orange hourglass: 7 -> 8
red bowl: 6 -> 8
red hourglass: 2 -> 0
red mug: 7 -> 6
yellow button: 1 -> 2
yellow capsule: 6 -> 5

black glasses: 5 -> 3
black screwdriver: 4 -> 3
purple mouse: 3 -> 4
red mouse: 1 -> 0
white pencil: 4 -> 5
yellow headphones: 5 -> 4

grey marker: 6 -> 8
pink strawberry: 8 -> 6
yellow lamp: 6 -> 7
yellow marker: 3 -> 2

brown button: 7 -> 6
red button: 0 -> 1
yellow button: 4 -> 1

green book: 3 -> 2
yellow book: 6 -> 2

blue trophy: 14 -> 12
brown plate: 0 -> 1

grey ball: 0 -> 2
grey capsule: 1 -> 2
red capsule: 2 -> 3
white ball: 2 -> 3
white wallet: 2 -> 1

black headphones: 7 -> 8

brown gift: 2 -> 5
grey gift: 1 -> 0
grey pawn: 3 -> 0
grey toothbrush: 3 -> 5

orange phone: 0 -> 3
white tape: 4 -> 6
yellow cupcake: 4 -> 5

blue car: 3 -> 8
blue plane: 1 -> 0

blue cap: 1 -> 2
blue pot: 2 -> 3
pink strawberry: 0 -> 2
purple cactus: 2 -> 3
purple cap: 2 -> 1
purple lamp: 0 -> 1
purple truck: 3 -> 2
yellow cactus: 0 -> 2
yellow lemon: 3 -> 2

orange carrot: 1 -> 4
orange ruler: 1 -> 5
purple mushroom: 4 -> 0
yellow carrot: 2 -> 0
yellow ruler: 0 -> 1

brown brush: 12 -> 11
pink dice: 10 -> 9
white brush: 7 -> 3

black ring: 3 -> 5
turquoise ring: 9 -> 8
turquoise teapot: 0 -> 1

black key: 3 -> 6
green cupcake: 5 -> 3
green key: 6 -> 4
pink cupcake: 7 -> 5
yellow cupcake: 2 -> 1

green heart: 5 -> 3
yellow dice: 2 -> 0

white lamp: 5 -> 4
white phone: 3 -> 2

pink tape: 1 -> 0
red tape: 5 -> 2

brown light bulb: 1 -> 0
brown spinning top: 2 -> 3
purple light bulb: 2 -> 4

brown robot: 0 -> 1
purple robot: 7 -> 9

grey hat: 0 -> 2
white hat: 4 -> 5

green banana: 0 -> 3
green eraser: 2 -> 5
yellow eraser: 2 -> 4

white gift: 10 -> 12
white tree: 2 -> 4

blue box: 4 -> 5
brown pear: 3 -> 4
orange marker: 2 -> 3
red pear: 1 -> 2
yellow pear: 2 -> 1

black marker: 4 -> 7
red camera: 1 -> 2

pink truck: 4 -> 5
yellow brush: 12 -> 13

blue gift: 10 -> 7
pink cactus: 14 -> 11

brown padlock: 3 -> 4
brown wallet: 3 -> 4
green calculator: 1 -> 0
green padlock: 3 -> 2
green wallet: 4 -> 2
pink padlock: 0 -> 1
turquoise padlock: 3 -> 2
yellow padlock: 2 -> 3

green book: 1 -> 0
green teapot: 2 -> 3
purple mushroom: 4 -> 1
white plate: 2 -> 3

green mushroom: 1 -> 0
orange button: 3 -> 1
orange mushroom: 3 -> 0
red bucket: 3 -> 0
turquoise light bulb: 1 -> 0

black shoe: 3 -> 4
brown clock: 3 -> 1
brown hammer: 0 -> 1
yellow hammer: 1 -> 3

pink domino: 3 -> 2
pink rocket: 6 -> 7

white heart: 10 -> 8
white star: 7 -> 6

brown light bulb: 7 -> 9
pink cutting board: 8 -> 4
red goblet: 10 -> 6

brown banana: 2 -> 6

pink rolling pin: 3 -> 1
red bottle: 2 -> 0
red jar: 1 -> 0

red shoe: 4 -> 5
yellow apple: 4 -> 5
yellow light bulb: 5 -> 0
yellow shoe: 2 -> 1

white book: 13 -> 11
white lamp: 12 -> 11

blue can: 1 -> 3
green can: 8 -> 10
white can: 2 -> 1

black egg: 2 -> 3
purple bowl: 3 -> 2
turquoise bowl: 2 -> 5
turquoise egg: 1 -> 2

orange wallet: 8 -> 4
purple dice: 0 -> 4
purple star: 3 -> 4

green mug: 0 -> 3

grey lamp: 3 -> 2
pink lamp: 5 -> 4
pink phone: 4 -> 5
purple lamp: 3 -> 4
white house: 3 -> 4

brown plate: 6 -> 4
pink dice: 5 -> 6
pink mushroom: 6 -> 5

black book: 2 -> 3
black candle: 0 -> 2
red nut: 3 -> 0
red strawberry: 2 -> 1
======
WHAT YOU WILL DO
Write out every entry verbatim.

SOLUTION FOR THIS TASK
orange hourglass: 7 -> 8
red bowl: 6 -> 8
red hourglass: 2 -> 0
red mug: 7 -> 6
yellow button: 1 -> 2
yellow capsule: 6 -> 5

black glasses: 5 -> 3
black screwdriver: 4 -> 3
purple mouse: 3 -> 4
red mouse: 1 -> 0
white pencil: 4 -> 5
yellow headphones: 5 -> 4

grey marker: 6 -> 8
pink strawberry: 8 -> 6
yellow lamp: 6 -> 7
yellow marker: 3 -> 2

brown button: 7 -> 6
red button: 0 -> 1
yellow button: 4 -> 1

green book: 3 -> 2
yellow book: 6 -> 2

blue trophy: 14 -> 12
brown plate: 0 -> 1

grey ball: 0 -> 2
grey capsule: 1 -> 2
red capsule: 2 -> 3
white ball: 2 -> 3
white wallet: 2 -> 1

black headphones: 7 -> 8

brown gift: 2 -> 5
grey gift: 1 -> 0
grey pawn: 3 -> 0
grey toothbrush: 3 -> 5

orange phone: 0 -> 3
white tape: 4 -> 6
yellow cupcake: 4 -> 5

blue car: 3 -> 8
blue plane: 1 -> 0

blue cap: 1 -> 2
blue pot: 2 -> 3
pink strawberry: 0 -> 2
purple cactus: 2 -> 3
purple cap: 2 -> 1
purple lamp: 0 -> 1
purple truck: 3 -> 2
yellow cactus: 0 -> 2
yellow lemon: 3 -> 2

orange carrot: 1 -> 4
orange ruler: 1 -> 5
purple mushroom: 4 -> 0
yellow carrot: 2 -> 0
yellow ruler: 0 -> 1

brown brush: 12 -> 11
pink dice: 10 -> 9
white brush: 7 -> 3

black ring: 3 -> 5
turquoise ring: 9 -> 8
turquoise teapot: 0 -> 1

black key: 3 -> 6
green cupcake: 5 -> 3
green key: 6 -> 4
pink cupcake: 7 -> 5
yellow cupcake: 2 -> 1

green heart: 5 -> 3
yellow dice: 2 -> 0

white lamp: 5 -> 4
white phone: 3 -> 2

pink tape: 1 -> 0
red tape: 5 -> 2

brown light bulb: 1 -> 0
brown spinning top: 2 -> 3
purple light bulb: 2 -> 4

brown robot: 0 -> 1
purple robot: 7 -> 9

grey hat: 0 -> 2
white hat: 4 -> 5

green banana: 0 -> 3
green eraser: 2 -> 5
yellow eraser: 2 -> 4

white gift: 10 -> 12
white tree: 2 -> 4

blue box: 4 -> 5
brown pear: 3 -> 4
orange marker: 2 -> 3
red pear: 1 -> 2
yellow pear: 2 -> 1

black marker: 4 -> 7
red camera: 1 -> 2

pink truck: 4 -> 5
yellow brush: 12 -> 13

blue gift: 10 -> 7
pink cactus: 14 -> 11

brown padlock: 3 -> 4
brown wallet: 3 -> 4
green calculator: 1 -> 0
green padlock: 3 -> 2
green wallet: 4 -> 2
pink padlock: 0 -> 1
turquoise padlock: 3 -> 2
yellow padlock: 2 -> 3

green book: 1 -> 0
green teapot: 2 -> 3
purple mushroom: 4 -> 1
white plate: 2 -> 3

green mushroom: 1 -> 0
orange button: 3 -> 1
orange mushroom: 3 -> 0
red bucket: 3 -> 0
turquoise light bulb: 1 -> 0

black shoe: 3 -> 4
brown clock: 3 -> 1
brown hammer: 0 -> 1
yellow hammer: 1 -> 3

pink domino: 3 -> 2
pink rocket: 6 -> 7

white heart: 10 -> 8
white star: 7 -> 6

brown light bulb: 7 -> 9
pink cutting board: 8 -> 4
red goblet: 10 -> 6

brown banana: 2 -> 6

pink rolling pin: 3 -> 1
red bottle: 2 -> 0
red jar: 1 -> 0

red shoe: 4 -> 5
yellow apple: 4 -> 5
yellow light bulb: 5 -> 0
yellow shoe: 2 -> 1

white book: 13 -> 11
white lamp: 12 -> 11

blue can: 1 -> 3
green can: 8 -> 10
white can: 2 -> 1

black egg: 2 -> 3
purple bowl: 3 -> 2
turquoise bowl: 2 -> 5
turquoise egg: 1 -> 2

orange wallet: 8 -> 4
purple dice: 0 -> 4
purple star: 3 -> 4

green mug: 0 -> 3

grey lamp: 3 -> 2
pink lamp: 5 -> 4
pink phone: 4 -> 5
purple lamp: 3 -> 4
white house: 3 -> 4

brown plate: 6 -> 4
pink dice: 5 -> 6
pink mushroom: 6 -> 5

black book: 2 -> 3
black candle: 0 -> 2
red nut: 3 -> 0
red strawberry: 2 -> 1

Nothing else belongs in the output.